Supplied data
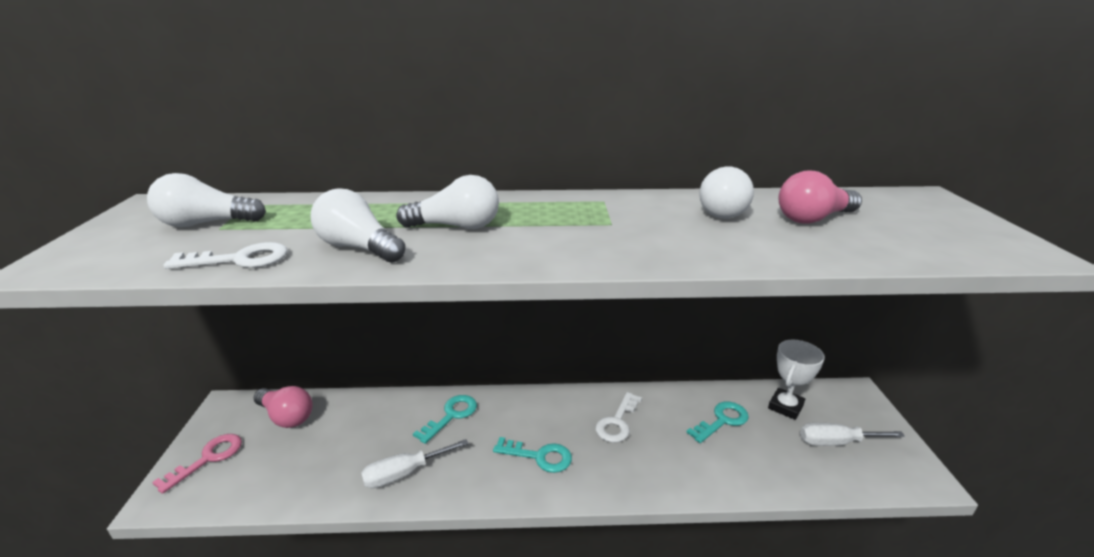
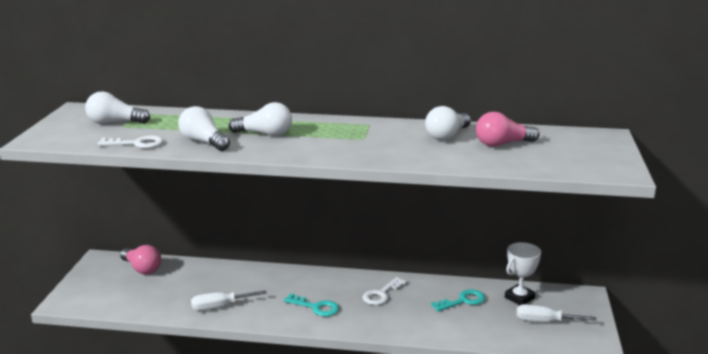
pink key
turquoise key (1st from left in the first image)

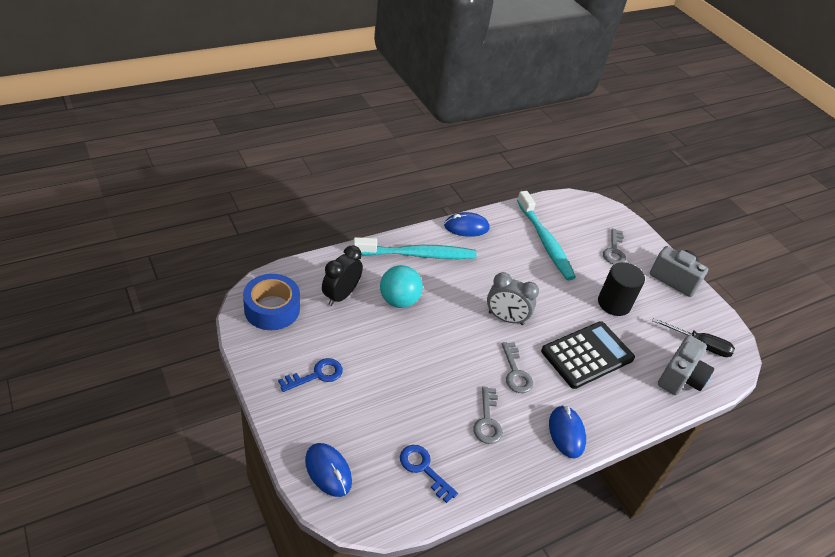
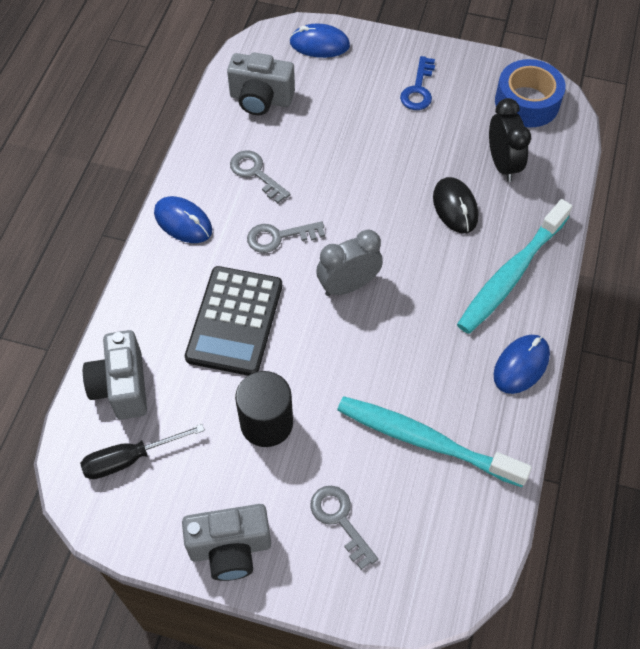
black mouse
grey camera (3rd from left)
grey key (2nd from left)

Exercise aim
Please retype, exactly and with the pictures left out, the lines from the line containing "turquoise key (1st" through the last line of the records above.

Answer to this task
turquoise key (1st from left in the first image)

black mouse
grey camera (3rd from left)
grey key (2nd from left)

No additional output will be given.